## Exercise data
++++++++

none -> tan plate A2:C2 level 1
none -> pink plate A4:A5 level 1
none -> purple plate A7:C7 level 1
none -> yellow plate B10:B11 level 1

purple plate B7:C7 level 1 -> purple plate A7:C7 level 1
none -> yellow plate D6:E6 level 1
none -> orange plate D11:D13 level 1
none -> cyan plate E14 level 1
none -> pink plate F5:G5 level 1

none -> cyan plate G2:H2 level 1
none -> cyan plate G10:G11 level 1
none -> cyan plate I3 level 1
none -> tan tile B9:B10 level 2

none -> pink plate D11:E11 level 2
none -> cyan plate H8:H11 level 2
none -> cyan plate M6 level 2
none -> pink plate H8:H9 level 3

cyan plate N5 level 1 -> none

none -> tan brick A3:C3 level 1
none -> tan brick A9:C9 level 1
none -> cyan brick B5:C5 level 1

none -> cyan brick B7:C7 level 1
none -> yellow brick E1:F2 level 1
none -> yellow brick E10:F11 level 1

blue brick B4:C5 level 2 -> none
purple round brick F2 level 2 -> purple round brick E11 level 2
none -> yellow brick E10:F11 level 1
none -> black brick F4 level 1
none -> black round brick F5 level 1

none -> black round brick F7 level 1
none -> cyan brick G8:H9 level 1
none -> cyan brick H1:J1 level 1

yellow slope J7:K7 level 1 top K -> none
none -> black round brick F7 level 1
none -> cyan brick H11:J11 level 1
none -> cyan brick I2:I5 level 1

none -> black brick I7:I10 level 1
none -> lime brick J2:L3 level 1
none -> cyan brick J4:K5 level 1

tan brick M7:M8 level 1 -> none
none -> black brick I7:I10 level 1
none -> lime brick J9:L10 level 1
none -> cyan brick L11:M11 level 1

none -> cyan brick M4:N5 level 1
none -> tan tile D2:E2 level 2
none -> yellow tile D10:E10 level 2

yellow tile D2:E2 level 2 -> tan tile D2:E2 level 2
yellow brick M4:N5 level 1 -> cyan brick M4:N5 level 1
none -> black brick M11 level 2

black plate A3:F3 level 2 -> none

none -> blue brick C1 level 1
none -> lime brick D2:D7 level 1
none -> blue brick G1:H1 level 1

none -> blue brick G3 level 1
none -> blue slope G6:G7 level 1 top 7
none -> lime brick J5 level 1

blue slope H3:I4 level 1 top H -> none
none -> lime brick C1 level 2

++++++++

## Task directions
Please copy every line from the entries that includes the word "lime".

## Response to this task
none -> lime brick J2:L3 level 1
none -> lime brick J9:L10 level 1
none -> lime brick D2:D7 level 1
none -> lime brick J5 level 1
none -> lime brick C1 level 2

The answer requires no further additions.